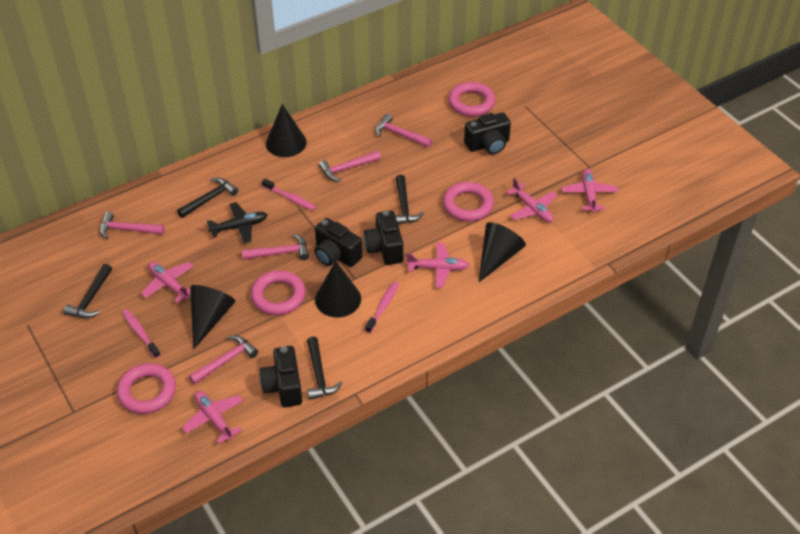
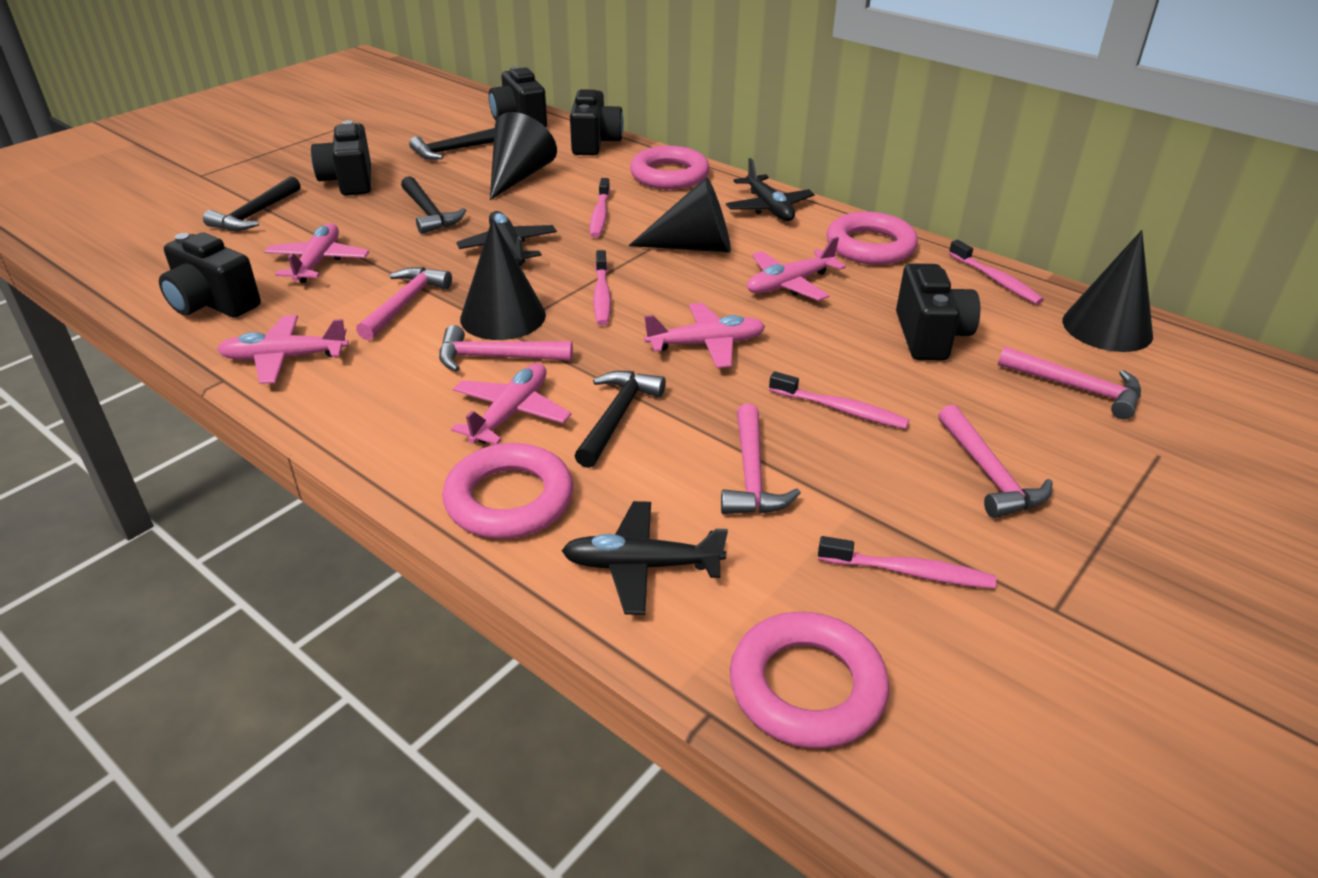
black camera: 4 -> 5
black plane: 1 -> 3
pink toothbrush: 3 -> 5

Exercise goal » From the first line to the last, copy the listing above exactly and leave out the images.

Worked solution »
black camera: 4 -> 5
black plane: 1 -> 3
pink toothbrush: 3 -> 5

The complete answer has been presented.